• **Stored items from a collection**
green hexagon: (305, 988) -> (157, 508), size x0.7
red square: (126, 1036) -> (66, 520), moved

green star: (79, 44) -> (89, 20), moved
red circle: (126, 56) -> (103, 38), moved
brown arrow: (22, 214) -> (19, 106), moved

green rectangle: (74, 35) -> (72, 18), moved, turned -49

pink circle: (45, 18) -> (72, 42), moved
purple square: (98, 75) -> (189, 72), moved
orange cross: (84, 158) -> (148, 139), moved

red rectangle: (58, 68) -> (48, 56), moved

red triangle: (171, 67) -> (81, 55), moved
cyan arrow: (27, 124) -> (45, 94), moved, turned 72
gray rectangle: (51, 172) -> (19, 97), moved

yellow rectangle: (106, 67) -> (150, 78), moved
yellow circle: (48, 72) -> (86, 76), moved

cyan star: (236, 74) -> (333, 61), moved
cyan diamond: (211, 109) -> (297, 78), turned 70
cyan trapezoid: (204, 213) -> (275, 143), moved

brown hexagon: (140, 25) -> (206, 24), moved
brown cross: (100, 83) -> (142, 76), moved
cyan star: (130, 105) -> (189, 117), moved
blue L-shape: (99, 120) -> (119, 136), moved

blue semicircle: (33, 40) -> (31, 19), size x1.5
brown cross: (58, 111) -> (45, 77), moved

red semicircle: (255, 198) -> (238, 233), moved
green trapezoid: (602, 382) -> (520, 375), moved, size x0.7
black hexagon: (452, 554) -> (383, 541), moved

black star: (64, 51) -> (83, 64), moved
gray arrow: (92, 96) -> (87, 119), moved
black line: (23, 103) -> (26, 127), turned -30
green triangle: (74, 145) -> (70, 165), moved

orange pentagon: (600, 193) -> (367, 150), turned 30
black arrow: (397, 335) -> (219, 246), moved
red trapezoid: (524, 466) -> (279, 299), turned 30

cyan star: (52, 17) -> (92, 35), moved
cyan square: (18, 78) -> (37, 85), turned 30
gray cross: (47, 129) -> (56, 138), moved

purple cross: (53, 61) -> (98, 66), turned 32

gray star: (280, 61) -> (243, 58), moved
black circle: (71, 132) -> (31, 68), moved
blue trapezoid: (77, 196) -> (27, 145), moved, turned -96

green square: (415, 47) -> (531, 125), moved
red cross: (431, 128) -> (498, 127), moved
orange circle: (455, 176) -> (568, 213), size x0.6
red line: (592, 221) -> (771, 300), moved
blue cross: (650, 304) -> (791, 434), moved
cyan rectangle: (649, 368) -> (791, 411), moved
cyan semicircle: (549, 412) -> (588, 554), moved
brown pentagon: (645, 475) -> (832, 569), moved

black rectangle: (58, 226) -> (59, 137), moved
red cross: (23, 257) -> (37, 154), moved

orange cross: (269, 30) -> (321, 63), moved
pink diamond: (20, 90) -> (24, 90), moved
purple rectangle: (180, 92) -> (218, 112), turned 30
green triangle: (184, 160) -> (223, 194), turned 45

• **Prompt**
Your answer must be the line with "gray cross: (47, 129) -> (56, 138), moved" and all lines after it through the final line of the entries, copied exactly and with nothing added.

• **Output below**
gray cross: (47, 129) -> (56, 138), moved

purple cross: (53, 61) -> (98, 66), turned 32

gray star: (280, 61) -> (243, 58), moved
black circle: (71, 132) -> (31, 68), moved
blue trapezoid: (77, 196) -> (27, 145), moved, turned -96

green square: (415, 47) -> (531, 125), moved
red cross: (431, 128) -> (498, 127), moved
orange circle: (455, 176) -> (568, 213), size x0.6
red line: (592, 221) -> (771, 300), moved
blue cross: (650, 304) -> (791, 434), moved
cyan rectangle: (649, 368) -> (791, 411), moved
cyan semicircle: (549, 412) -> (588, 554), moved
brown pentagon: (645, 475) -> (832, 569), moved

black rectangle: (58, 226) -> (59, 137), moved
red cross: (23, 257) -> (37, 154), moved

orange cross: (269, 30) -> (321, 63), moved
pink diamond: (20, 90) -> (24, 90), moved
purple rectangle: (180, 92) -> (218, 112), turned 30
green triangle: (184, 160) -> (223, 194), turned 45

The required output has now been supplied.